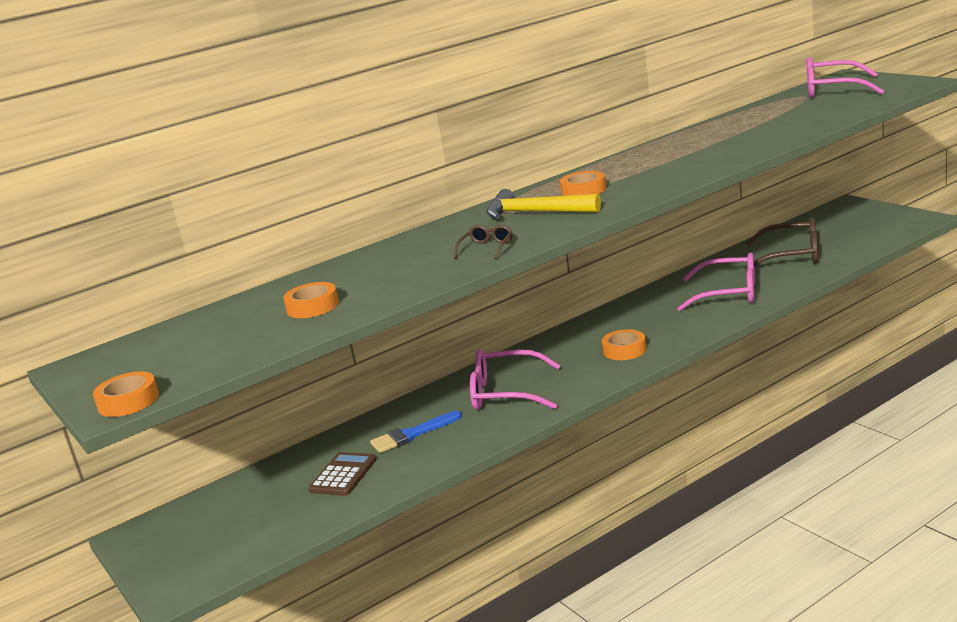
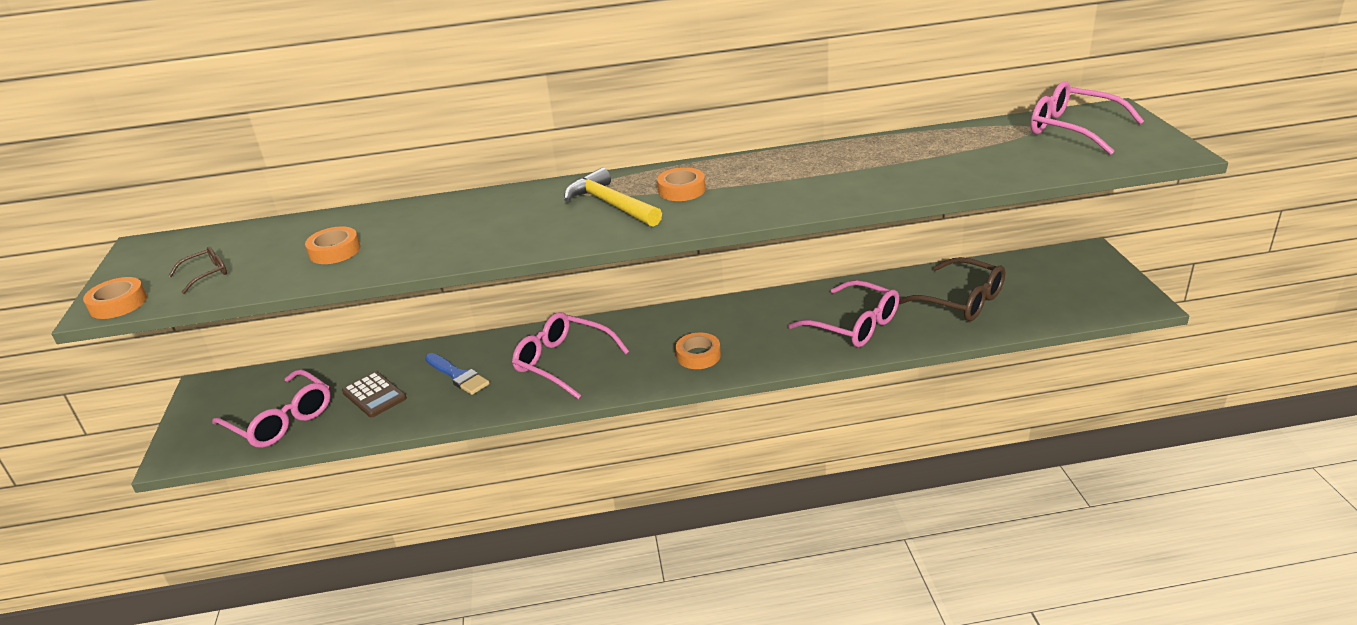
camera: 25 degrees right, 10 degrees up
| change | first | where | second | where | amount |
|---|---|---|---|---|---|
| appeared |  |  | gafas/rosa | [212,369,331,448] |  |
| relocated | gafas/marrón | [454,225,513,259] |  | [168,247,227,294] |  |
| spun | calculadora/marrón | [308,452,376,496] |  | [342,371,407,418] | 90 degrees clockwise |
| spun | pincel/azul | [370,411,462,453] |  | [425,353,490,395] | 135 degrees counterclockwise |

......

ACTION ITEM: When you retype the listing, keep every line exactly as it is and drop the pictures.

EXERCISE SOLUTION:
camera: 25 degrees right, 10 degrees up
| change | first | where | second | where | amount |
|---|---|---|---|---|---|
| appeared |  |  | gafas/rosa | [212,369,331,448] |  |
| relocated | gafas/marrón | [454,225,513,259] |  | [168,247,227,294] |  |
| spun | calculadora/marrón | [308,452,376,496] |  | [342,371,407,418] | 90 degrees clockwise |
| spun | pincel/azul | [370,411,462,453] |  | [425,353,490,395] | 135 degrees counterclockwise |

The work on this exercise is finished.